*** Block opens ***

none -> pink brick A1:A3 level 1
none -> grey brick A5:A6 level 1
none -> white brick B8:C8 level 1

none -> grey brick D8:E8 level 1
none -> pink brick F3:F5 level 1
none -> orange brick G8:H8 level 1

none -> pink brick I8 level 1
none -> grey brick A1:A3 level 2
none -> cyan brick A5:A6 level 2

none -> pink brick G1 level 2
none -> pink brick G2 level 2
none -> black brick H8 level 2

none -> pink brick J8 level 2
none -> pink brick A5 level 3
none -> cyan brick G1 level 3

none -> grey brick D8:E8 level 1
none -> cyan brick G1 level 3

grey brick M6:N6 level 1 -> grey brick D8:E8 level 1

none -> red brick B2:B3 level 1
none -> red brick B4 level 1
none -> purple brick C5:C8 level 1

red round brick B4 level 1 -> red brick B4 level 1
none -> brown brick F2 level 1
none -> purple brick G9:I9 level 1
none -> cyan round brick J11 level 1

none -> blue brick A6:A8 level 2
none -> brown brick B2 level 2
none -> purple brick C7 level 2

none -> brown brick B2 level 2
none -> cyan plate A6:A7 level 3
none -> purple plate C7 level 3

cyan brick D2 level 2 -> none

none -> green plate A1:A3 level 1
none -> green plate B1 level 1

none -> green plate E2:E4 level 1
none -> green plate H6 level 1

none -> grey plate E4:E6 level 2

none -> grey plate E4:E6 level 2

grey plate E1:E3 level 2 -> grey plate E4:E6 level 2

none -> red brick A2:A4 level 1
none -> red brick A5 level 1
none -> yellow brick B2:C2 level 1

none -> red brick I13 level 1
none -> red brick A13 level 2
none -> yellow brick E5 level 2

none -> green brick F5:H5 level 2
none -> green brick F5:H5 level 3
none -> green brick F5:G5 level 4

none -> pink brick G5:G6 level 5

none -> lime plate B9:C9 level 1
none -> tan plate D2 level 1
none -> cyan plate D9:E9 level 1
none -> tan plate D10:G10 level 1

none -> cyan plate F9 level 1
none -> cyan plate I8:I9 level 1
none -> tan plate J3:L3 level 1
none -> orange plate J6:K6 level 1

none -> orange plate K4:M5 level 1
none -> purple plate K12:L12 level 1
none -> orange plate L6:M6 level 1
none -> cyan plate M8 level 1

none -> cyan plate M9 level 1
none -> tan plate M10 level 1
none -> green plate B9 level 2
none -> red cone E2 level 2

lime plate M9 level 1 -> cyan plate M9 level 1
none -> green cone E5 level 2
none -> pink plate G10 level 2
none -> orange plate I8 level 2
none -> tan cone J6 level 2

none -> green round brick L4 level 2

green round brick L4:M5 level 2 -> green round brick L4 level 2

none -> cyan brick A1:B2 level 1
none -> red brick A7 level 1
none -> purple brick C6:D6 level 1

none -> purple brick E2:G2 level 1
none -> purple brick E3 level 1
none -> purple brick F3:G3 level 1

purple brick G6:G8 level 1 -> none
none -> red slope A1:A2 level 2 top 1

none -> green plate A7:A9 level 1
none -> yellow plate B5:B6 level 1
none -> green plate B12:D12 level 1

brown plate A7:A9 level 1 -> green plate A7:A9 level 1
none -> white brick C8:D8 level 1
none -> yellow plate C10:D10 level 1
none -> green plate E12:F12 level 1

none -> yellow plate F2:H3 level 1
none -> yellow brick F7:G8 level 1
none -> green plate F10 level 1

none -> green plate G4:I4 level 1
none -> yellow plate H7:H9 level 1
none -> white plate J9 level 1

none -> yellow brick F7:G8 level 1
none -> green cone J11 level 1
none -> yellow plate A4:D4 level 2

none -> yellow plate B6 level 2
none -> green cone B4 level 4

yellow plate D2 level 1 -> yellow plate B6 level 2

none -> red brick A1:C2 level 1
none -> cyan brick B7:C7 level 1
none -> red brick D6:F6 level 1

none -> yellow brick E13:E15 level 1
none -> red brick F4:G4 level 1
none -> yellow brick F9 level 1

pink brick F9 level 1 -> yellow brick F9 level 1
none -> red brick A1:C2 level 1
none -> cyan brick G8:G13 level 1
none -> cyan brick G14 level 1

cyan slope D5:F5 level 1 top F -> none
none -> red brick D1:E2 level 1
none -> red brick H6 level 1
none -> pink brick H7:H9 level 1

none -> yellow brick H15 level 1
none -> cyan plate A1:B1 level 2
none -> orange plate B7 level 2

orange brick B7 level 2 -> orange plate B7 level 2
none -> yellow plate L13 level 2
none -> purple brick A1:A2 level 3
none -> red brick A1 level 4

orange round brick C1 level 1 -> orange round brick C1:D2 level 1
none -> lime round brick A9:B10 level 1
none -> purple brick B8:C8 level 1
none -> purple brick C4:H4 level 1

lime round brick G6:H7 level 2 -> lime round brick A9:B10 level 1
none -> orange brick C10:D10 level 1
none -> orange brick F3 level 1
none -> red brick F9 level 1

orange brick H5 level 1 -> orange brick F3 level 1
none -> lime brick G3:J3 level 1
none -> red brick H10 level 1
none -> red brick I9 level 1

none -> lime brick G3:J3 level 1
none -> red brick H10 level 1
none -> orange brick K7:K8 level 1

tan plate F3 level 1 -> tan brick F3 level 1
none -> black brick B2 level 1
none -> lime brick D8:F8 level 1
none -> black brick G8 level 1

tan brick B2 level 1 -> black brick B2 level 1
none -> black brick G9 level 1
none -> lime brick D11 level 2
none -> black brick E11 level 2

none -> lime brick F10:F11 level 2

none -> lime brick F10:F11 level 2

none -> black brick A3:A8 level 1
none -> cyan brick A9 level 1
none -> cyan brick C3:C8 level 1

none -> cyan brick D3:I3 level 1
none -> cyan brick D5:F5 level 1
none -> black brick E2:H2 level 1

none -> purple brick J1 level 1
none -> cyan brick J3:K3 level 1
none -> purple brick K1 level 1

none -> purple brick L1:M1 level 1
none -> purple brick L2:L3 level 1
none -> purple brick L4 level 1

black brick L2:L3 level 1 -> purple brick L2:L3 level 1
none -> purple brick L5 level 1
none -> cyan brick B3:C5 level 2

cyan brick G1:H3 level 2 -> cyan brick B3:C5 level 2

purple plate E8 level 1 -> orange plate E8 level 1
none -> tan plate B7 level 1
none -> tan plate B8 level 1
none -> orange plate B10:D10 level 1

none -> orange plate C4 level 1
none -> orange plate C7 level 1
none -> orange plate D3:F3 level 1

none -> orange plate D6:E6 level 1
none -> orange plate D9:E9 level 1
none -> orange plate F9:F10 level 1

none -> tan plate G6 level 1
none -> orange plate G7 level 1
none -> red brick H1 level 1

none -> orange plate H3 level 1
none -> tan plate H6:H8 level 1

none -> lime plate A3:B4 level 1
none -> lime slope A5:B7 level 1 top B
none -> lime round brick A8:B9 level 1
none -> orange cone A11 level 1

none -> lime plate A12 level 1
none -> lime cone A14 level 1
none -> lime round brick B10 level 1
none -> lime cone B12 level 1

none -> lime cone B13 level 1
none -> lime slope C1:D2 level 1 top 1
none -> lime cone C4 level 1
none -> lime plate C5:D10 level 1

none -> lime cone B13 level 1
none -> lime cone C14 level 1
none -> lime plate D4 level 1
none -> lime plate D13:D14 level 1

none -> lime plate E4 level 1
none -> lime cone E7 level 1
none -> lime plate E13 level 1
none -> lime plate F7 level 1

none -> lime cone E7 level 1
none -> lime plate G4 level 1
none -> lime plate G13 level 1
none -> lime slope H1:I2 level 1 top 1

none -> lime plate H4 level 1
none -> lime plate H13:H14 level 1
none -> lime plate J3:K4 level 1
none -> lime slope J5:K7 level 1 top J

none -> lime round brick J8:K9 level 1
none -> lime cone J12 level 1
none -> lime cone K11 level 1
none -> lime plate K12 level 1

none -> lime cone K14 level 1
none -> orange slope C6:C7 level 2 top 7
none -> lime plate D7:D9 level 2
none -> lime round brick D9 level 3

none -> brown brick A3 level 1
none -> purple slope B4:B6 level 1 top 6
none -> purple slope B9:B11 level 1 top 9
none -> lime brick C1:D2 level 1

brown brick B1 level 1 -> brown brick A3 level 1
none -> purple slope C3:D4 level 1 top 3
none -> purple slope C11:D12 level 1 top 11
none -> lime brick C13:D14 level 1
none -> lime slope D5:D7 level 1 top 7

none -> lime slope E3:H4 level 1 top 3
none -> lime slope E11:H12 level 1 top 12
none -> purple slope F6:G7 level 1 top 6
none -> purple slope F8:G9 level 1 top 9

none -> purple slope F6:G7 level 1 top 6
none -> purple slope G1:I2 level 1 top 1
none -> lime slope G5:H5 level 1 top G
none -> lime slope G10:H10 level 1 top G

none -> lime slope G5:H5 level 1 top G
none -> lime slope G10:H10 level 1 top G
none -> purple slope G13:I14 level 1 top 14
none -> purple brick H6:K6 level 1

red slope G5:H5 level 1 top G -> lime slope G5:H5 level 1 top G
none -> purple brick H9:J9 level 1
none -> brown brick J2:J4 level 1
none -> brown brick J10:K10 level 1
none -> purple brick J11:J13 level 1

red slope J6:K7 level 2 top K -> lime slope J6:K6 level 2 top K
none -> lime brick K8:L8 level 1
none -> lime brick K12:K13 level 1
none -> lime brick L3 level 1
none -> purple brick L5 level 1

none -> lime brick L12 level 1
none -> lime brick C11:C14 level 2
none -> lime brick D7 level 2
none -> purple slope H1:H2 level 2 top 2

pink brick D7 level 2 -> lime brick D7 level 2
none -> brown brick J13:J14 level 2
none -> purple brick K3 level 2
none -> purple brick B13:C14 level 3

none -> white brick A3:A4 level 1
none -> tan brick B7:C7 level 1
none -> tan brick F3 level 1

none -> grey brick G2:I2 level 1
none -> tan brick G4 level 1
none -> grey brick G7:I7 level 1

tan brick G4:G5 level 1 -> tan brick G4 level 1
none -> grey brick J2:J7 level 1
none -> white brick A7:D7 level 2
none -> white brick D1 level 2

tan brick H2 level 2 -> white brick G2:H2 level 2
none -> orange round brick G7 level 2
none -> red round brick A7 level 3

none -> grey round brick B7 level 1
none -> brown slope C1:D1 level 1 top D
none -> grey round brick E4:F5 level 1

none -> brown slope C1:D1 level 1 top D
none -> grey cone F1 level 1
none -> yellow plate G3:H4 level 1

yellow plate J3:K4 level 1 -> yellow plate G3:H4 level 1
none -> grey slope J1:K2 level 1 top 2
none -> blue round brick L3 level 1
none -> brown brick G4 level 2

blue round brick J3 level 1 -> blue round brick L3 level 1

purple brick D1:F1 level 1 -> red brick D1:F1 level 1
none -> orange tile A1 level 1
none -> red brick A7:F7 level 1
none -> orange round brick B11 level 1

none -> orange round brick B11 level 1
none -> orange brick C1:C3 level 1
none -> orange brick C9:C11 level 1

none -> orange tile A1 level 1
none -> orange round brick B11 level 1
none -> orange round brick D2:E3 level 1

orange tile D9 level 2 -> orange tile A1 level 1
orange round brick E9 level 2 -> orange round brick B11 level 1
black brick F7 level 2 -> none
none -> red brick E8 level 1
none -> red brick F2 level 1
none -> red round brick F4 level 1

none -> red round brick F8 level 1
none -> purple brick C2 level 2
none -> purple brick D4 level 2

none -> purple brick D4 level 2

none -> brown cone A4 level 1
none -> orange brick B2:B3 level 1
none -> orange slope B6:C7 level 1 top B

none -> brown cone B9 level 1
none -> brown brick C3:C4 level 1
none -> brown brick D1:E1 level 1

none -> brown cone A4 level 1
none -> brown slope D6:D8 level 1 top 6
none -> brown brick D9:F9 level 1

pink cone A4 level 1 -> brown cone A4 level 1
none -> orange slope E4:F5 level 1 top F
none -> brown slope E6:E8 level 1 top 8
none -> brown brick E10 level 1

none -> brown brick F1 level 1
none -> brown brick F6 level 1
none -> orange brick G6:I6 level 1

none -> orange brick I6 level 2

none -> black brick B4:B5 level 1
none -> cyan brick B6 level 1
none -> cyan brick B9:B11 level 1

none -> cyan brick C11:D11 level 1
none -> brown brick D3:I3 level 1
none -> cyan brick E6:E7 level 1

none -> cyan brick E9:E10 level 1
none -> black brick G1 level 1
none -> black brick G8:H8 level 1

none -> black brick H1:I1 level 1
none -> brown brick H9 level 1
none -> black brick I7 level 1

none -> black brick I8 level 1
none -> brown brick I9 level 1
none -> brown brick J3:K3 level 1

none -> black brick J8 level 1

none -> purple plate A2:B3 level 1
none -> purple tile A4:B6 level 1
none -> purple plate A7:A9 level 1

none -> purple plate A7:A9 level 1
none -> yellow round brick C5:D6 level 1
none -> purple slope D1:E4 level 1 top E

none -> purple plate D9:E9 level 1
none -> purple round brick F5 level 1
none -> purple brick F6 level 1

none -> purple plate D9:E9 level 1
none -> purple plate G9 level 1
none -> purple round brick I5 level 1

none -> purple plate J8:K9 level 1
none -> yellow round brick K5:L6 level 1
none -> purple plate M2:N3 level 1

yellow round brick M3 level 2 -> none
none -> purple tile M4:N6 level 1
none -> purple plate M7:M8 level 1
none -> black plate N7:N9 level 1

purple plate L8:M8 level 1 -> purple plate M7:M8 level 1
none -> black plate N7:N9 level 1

*** Block closes ***

**Goal of the exercise**
Print again the lines of the entries above that fall between the line holding "none -> grey brick G7:I7 level 1" and the line holding "none -> red round brick A7 level 3", inclusive, exactly as they stand.

**Written answer**
none -> grey brick G7:I7 level 1

tan brick G4:G5 level 1 -> tan brick G4 level 1
none -> grey brick J2:J7 level 1
none -> white brick A7:D7 level 2
none -> white brick D1 level 2

tan brick H2 level 2 -> white brick G2:H2 level 2
none -> orange round brick G7 level 2
none -> red round brick A7 level 3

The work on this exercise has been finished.